[Object state change records]
..............................

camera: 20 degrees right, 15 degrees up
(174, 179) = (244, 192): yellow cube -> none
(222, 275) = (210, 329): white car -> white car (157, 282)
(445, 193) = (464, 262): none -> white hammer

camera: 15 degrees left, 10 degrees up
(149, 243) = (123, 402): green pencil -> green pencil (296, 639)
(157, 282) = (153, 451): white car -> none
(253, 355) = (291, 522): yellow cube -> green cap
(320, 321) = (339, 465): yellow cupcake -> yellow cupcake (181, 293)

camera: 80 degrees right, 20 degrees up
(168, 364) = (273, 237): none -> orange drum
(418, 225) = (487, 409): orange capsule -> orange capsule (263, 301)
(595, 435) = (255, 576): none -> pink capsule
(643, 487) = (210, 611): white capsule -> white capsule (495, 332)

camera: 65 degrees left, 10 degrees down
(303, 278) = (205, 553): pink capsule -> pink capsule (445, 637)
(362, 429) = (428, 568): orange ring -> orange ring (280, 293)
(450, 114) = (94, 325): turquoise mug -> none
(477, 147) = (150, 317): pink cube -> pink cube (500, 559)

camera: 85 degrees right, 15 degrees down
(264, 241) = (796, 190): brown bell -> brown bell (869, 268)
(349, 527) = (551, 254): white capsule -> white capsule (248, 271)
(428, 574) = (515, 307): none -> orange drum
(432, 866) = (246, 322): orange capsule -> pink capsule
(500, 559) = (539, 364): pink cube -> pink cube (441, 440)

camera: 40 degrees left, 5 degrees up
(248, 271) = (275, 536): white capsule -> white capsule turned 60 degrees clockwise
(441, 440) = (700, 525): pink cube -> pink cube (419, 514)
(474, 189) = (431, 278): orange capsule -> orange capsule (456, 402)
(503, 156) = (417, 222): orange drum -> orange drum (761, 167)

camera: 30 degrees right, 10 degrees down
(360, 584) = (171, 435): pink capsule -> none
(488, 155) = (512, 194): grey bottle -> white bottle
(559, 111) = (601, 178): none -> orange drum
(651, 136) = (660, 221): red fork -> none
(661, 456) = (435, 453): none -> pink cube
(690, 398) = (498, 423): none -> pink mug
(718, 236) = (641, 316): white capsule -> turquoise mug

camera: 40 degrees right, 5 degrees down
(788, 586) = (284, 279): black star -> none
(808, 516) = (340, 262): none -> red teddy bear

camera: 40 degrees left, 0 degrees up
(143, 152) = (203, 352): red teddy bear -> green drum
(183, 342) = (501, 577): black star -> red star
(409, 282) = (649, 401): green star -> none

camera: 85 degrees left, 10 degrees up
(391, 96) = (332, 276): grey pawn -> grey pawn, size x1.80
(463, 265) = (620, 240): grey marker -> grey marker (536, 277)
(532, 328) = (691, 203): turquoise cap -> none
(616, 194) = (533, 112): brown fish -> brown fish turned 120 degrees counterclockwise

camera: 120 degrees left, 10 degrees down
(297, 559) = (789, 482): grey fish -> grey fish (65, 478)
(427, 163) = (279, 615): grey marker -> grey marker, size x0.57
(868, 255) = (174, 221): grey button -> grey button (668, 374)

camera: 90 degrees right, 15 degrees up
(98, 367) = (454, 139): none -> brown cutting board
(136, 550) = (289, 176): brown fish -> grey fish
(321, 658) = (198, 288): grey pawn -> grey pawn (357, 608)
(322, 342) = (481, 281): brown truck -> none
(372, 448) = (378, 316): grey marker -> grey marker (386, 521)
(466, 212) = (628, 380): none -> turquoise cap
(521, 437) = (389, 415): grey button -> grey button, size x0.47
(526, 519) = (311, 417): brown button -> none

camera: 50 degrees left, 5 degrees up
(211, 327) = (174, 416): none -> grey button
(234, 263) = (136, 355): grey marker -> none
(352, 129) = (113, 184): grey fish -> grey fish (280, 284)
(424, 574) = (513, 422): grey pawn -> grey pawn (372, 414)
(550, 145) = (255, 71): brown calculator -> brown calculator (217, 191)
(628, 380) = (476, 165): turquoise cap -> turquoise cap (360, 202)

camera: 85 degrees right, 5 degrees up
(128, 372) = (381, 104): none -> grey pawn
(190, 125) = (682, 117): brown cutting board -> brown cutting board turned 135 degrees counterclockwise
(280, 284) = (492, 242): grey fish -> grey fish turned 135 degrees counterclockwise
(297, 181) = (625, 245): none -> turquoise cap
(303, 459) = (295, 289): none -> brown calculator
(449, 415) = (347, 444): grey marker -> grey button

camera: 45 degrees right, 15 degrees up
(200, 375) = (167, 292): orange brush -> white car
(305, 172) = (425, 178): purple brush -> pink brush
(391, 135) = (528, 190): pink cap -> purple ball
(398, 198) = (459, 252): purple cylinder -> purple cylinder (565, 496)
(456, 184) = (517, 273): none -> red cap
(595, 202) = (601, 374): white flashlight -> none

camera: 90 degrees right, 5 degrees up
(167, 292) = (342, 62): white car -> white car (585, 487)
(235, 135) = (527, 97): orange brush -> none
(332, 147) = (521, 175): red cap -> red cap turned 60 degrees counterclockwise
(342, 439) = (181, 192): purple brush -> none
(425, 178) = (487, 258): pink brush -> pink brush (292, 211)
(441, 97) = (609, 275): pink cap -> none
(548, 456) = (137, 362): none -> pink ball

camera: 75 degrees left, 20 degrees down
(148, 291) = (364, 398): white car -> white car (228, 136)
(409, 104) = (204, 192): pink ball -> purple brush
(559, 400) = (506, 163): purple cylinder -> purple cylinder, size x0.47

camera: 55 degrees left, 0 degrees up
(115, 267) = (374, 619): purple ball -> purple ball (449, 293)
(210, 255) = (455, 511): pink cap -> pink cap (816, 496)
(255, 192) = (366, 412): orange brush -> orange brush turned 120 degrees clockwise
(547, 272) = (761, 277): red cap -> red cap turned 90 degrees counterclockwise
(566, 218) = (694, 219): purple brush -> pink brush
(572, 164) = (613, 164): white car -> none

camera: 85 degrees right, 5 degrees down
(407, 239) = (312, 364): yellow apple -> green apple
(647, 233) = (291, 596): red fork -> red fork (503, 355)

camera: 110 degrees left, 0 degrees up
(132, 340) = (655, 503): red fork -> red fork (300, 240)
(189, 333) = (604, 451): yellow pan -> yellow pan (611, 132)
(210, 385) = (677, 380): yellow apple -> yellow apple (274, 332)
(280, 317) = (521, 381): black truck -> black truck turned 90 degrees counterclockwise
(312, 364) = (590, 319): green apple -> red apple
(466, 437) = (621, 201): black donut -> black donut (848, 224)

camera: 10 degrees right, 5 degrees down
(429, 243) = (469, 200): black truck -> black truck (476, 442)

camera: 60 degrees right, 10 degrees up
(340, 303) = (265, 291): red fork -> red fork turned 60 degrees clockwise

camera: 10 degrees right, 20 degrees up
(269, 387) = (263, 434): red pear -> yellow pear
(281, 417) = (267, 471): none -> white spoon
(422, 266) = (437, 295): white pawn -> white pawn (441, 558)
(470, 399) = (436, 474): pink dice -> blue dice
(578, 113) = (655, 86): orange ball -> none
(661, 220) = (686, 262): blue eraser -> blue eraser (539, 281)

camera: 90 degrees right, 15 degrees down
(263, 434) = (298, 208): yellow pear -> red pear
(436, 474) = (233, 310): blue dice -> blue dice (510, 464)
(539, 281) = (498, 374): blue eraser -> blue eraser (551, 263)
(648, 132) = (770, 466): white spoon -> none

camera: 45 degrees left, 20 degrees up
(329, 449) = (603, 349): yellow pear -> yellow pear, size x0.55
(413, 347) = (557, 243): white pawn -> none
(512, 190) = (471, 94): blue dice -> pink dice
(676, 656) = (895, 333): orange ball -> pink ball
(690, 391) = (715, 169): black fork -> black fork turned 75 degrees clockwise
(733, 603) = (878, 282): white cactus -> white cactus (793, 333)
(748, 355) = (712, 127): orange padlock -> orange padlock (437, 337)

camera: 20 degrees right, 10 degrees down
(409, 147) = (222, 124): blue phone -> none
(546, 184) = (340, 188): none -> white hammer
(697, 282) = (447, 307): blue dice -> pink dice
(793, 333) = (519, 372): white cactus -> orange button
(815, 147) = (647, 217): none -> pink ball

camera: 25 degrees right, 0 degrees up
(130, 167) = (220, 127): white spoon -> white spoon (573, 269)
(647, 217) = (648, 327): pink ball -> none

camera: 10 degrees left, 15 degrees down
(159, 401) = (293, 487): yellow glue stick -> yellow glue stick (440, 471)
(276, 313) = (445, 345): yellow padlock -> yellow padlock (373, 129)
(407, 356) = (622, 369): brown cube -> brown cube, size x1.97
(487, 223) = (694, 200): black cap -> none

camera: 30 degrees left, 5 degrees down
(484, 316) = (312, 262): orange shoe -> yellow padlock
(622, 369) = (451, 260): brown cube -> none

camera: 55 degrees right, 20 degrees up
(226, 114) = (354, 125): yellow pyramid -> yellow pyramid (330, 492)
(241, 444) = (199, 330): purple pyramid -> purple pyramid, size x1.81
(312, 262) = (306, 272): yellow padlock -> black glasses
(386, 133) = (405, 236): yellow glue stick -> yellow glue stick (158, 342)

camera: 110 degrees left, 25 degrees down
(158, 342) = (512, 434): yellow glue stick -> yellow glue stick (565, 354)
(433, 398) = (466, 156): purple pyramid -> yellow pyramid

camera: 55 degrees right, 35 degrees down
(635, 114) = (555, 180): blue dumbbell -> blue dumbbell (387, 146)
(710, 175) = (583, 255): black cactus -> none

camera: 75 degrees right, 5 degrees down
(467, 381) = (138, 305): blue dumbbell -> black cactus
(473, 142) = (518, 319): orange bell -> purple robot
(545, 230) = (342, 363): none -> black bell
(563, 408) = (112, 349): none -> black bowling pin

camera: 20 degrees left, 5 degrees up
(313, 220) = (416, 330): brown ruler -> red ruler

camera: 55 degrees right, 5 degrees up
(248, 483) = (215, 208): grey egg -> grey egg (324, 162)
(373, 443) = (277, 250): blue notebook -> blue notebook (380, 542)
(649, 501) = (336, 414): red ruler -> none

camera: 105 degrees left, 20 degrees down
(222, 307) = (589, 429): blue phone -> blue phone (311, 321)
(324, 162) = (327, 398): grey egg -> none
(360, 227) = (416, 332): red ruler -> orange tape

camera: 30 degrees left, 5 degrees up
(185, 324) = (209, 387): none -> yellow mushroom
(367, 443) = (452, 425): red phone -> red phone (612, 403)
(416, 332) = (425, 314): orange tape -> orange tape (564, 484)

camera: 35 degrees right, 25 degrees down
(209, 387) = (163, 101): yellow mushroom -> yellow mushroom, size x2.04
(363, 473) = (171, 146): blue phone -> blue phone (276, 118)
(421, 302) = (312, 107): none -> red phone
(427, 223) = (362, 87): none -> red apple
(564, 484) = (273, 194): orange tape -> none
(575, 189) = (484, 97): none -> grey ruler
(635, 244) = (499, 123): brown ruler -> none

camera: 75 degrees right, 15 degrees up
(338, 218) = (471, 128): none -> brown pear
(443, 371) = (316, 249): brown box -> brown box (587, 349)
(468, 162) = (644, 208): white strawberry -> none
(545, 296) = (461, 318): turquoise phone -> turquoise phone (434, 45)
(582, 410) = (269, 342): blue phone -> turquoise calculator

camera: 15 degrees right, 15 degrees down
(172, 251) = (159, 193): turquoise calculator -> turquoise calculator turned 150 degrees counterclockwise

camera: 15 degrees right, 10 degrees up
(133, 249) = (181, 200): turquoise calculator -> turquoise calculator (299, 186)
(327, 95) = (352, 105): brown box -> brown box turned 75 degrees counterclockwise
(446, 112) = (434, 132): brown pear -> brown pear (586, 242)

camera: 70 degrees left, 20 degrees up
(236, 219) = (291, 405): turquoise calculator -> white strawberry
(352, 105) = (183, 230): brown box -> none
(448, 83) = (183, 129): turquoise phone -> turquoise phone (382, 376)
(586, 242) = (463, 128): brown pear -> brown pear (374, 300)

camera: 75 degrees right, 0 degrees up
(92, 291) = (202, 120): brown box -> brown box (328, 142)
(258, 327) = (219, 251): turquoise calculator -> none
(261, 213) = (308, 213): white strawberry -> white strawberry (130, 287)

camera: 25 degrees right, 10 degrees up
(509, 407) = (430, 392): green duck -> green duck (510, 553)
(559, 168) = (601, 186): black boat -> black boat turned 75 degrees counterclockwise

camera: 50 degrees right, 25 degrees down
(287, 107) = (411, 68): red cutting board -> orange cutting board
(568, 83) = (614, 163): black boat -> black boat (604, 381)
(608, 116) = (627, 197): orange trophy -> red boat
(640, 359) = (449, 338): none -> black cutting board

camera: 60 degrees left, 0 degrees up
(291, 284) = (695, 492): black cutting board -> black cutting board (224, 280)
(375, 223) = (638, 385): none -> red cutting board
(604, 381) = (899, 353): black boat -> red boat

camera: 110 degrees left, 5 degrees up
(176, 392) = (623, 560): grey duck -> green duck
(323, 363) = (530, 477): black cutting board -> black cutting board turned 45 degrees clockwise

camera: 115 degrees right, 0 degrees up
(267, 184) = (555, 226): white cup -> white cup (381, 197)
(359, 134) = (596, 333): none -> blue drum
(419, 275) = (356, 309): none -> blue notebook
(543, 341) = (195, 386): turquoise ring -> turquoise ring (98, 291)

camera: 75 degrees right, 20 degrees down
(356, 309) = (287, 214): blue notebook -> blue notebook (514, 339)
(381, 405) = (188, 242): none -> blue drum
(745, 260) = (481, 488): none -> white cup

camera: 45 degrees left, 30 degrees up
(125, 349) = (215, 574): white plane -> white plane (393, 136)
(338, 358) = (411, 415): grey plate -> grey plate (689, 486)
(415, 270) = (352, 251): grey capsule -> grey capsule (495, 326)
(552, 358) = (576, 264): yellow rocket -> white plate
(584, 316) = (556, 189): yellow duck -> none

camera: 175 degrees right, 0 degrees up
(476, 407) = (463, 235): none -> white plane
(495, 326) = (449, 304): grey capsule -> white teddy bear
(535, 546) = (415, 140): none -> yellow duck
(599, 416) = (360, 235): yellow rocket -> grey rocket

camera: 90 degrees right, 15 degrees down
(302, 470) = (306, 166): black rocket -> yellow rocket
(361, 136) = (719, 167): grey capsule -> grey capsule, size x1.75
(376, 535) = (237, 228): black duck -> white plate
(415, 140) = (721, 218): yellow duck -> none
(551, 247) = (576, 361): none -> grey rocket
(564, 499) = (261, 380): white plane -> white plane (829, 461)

..............................

Reproduce exactly the entries above, limited to the lines from the one with "camera: 85 degrees right, 5 degrees down" through the one with "camera: 60 degrees right, 10 degrees up", both included.

ANSWER BOX>
camera: 85 degrees right, 5 degrees down
(407, 239) = (312, 364): yellow apple -> green apple
(647, 233) = (291, 596): red fork -> red fork (503, 355)

camera: 110 degrees left, 0 degrees up
(132, 340) = (655, 503): red fork -> red fork (300, 240)
(189, 333) = (604, 451): yellow pan -> yellow pan (611, 132)
(210, 385) = (677, 380): yellow apple -> yellow apple (274, 332)
(280, 317) = (521, 381): black truck -> black truck turned 90 degrees counterclockwise
(312, 364) = (590, 319): green apple -> red apple
(466, 437) = (621, 201): black donut -> black donut (848, 224)

camera: 10 degrees right, 5 degrees down
(429, 243) = (469, 200): black truck -> black truck (476, 442)

camera: 60 degrees right, 10 degrees up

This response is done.